» Problem description
Reproduce exactly the lines below, from the first one through the line containing "first_place: [591, 208]", and omit any pictures.

» Exercise data
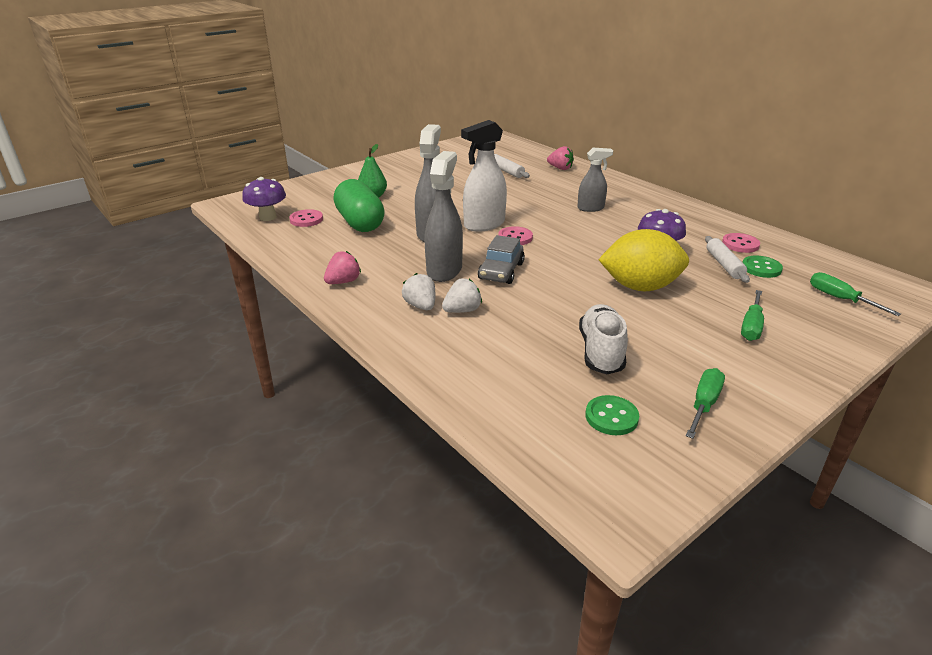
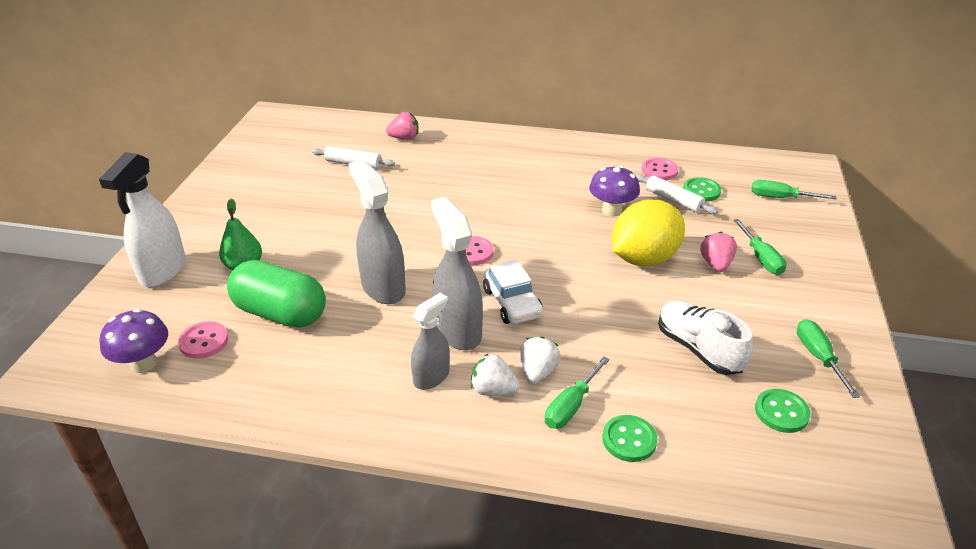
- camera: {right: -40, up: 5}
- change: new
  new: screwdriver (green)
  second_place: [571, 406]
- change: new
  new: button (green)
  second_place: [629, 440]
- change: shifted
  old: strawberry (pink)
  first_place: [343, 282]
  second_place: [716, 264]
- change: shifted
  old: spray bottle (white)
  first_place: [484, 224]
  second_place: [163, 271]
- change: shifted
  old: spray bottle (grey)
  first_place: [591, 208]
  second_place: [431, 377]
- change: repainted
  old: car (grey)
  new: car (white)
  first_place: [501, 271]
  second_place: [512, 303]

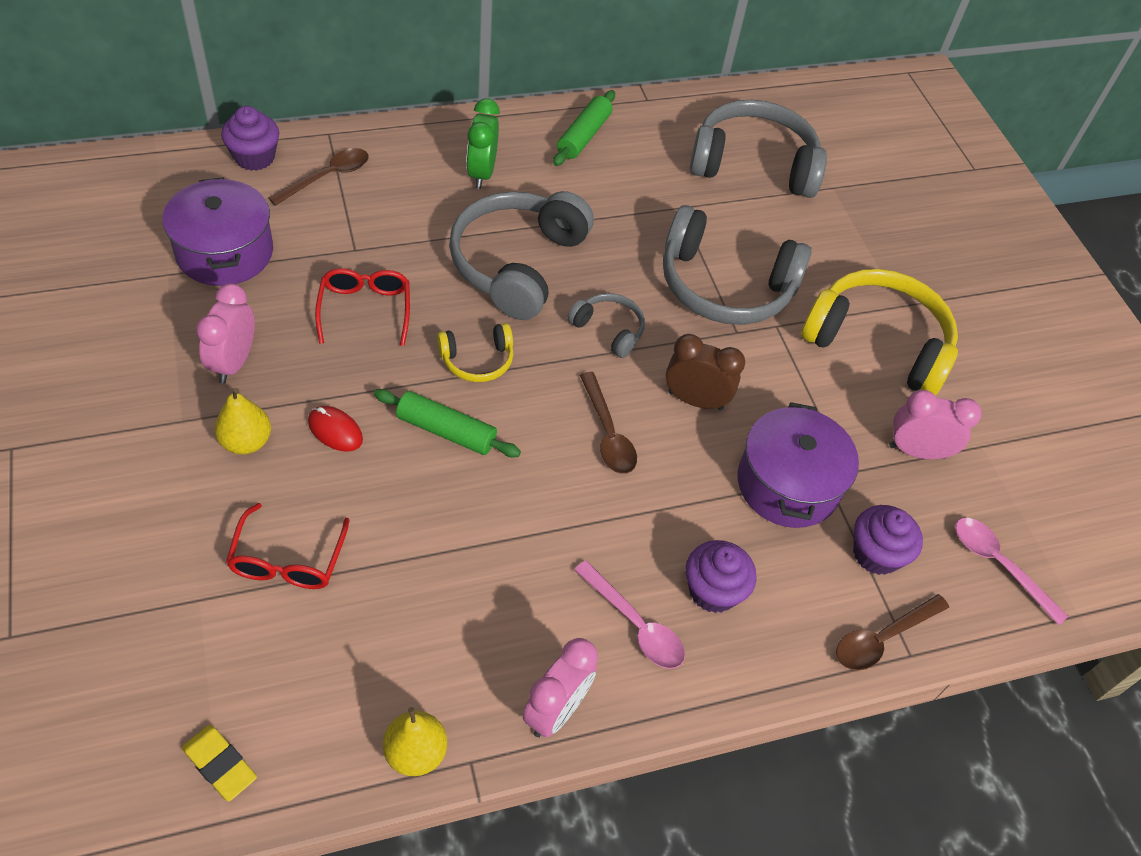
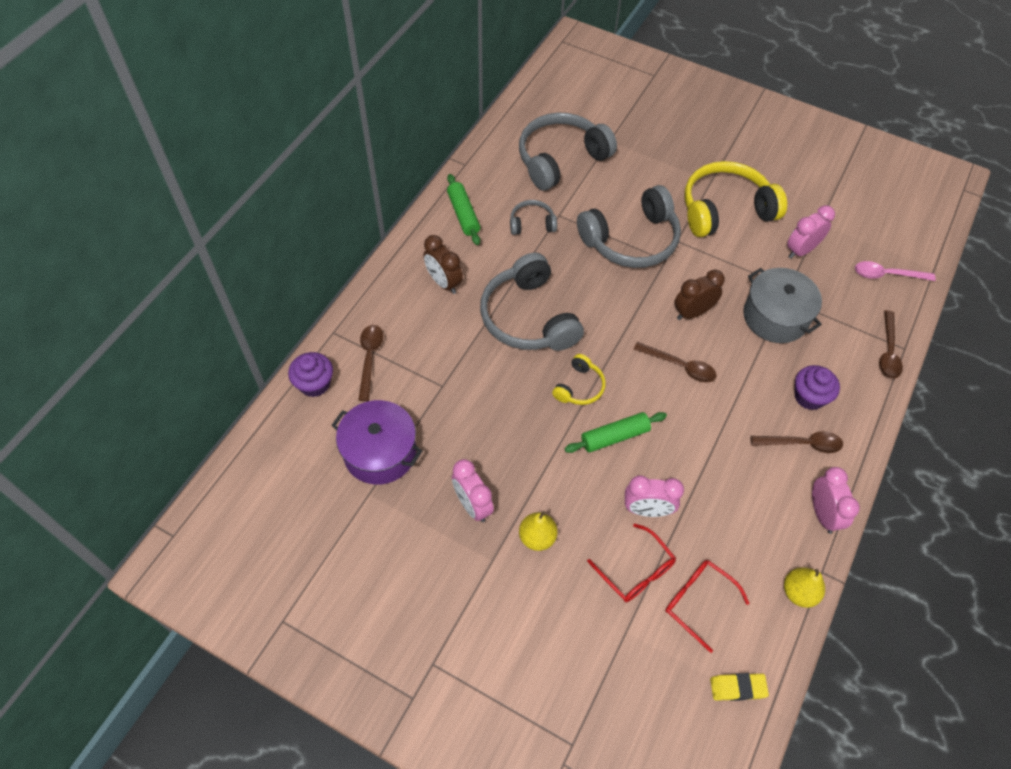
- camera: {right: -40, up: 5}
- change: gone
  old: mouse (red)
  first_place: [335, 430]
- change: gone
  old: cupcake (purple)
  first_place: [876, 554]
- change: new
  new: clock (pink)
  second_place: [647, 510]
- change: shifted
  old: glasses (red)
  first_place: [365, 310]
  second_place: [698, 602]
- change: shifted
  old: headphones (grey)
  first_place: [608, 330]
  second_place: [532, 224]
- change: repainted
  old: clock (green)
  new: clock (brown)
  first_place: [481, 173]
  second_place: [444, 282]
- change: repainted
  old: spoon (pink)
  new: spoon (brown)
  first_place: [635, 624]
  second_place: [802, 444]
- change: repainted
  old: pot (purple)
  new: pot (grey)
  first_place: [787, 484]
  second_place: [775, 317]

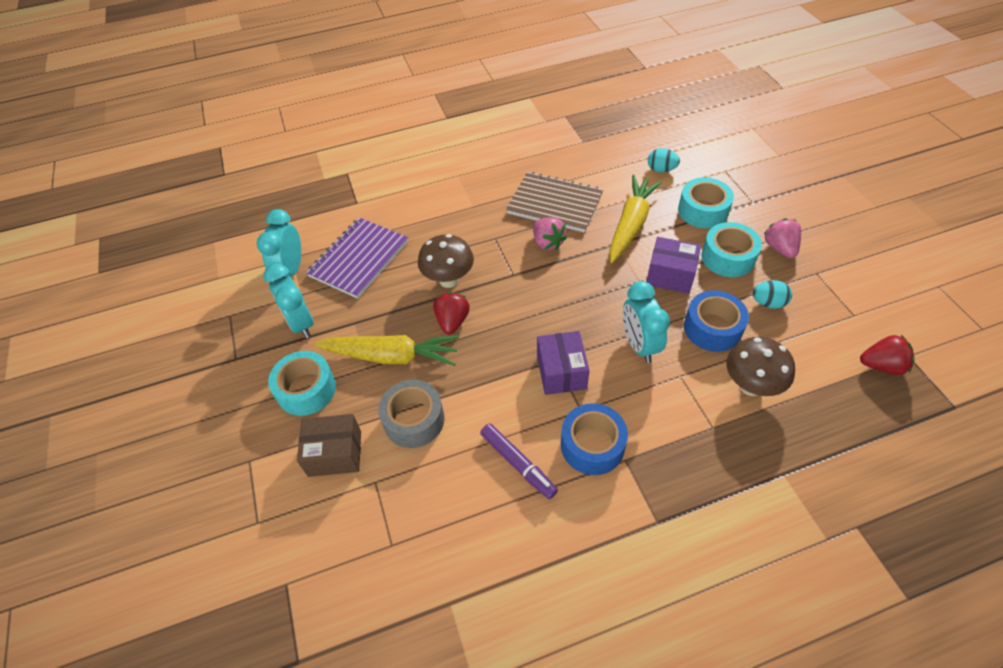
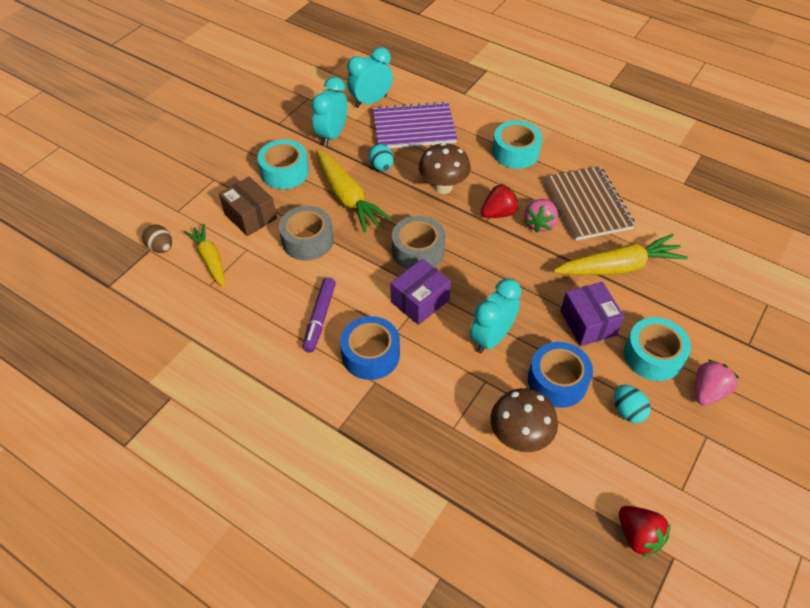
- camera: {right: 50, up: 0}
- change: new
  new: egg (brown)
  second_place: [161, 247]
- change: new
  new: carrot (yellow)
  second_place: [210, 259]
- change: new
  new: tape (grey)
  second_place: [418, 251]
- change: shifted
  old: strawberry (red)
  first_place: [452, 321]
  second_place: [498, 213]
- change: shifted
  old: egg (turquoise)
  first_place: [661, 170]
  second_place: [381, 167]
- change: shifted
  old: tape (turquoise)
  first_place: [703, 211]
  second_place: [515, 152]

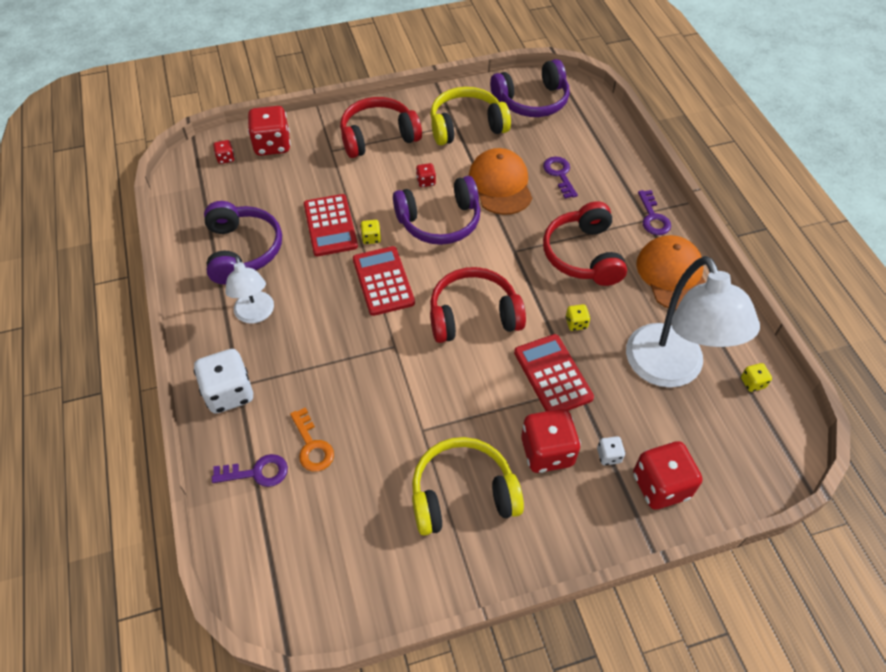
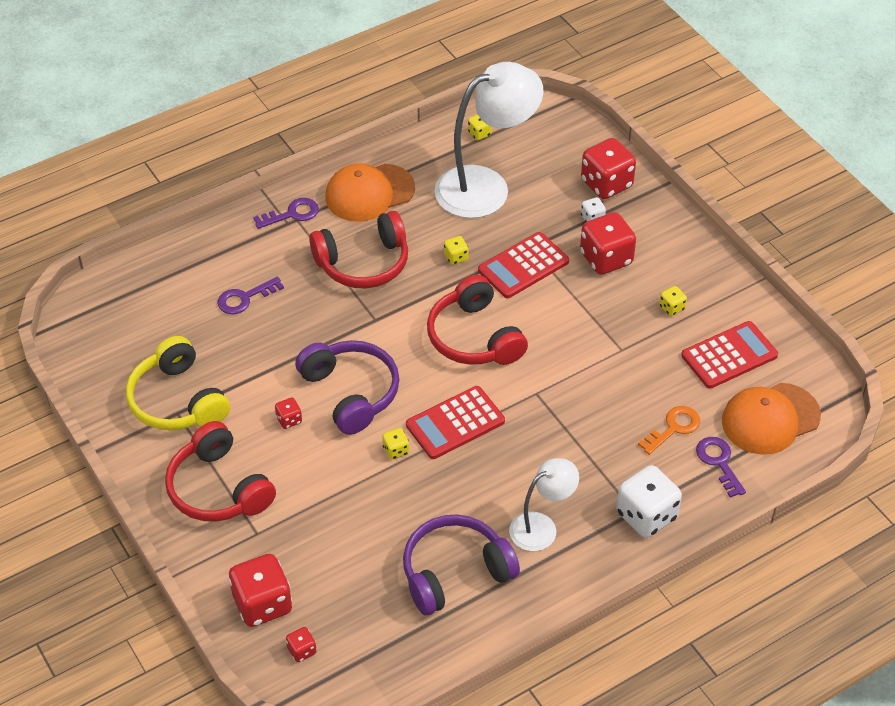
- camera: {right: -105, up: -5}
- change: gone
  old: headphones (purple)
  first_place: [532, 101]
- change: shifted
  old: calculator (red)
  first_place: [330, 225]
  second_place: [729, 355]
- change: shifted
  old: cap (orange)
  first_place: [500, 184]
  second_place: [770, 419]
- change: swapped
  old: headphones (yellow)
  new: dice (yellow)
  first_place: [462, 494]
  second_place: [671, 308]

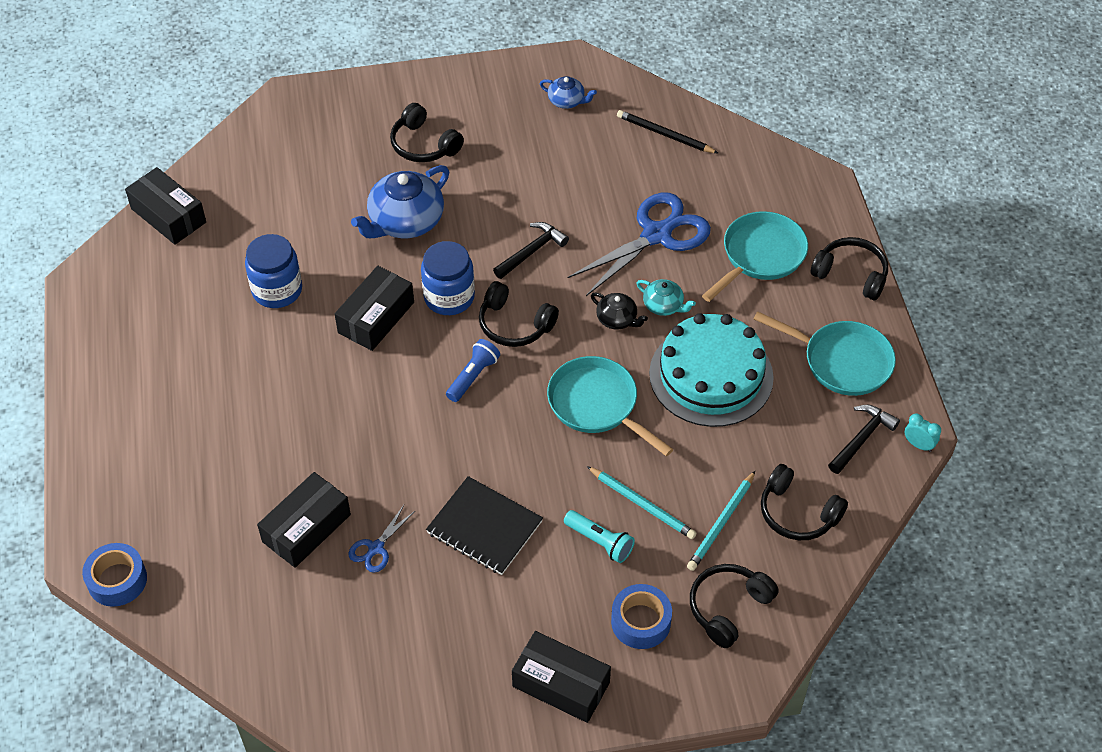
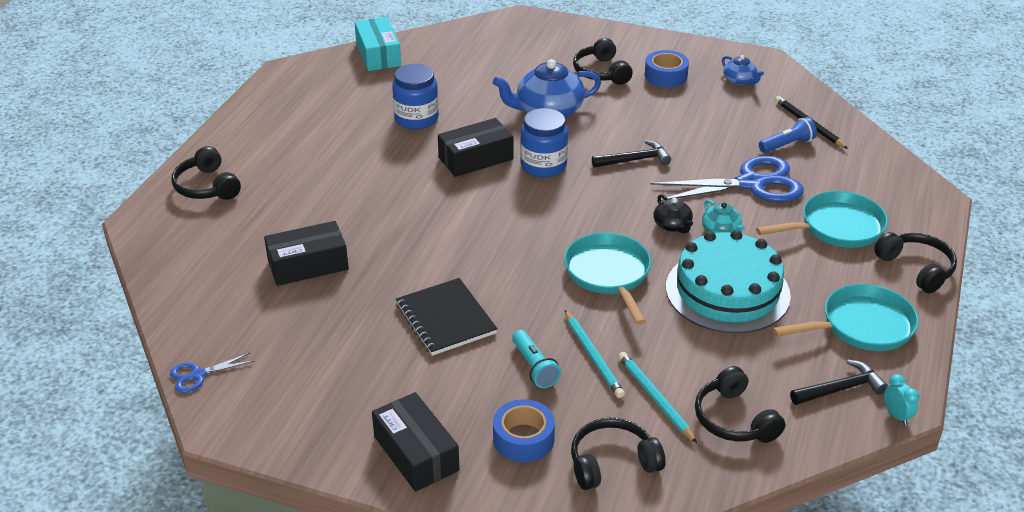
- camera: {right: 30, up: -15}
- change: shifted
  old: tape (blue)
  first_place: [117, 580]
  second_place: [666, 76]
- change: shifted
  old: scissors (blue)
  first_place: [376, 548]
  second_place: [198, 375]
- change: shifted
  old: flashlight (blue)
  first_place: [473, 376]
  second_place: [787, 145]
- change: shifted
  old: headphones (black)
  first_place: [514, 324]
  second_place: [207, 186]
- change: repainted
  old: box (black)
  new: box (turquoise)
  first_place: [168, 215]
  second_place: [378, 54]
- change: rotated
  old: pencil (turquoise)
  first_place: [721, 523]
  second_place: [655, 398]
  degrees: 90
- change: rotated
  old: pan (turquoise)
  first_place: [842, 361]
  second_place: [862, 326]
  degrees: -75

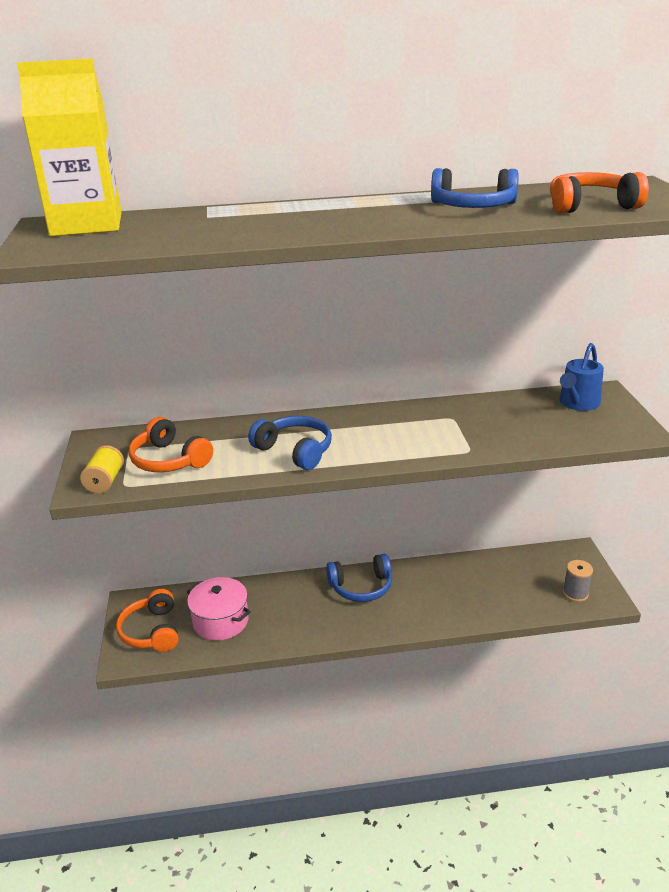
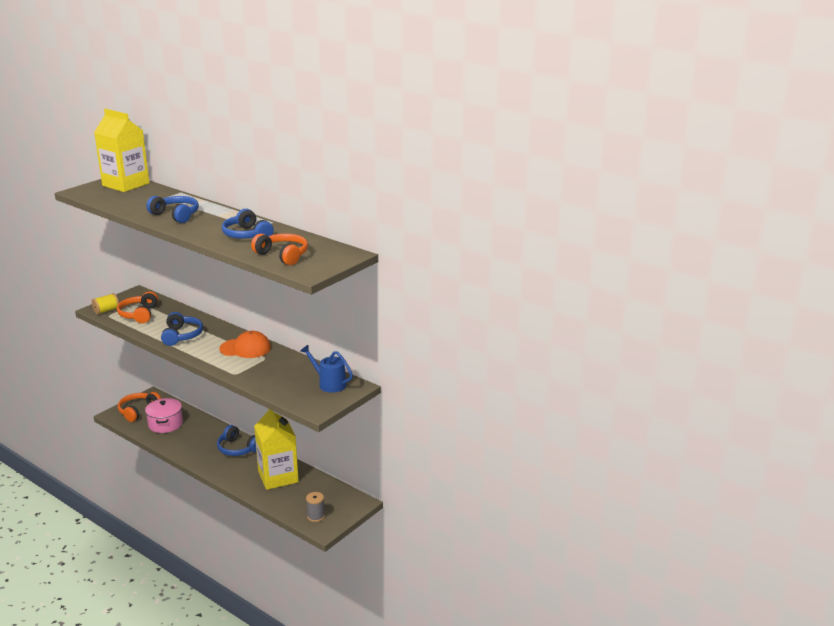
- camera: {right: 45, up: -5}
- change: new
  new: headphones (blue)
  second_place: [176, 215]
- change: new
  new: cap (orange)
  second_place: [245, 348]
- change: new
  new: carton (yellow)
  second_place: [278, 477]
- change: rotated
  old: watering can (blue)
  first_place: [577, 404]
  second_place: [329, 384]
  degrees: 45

» Result
- camera: {right: -40, up: 5}
- change: new
  new: screwdriver (green)
  second_place: [571, 406]
- change: new
  new: button (green)
  second_place: [629, 440]
- change: shifted
  old: strawberry (pink)
  first_place: [343, 282]
  second_place: [716, 264]
- change: shifted
  old: spray bottle (white)
  first_place: [484, 224]
  second_place: [163, 271]
- change: shifted
  old: spray bottle (grey)
  first_place: [591, 208]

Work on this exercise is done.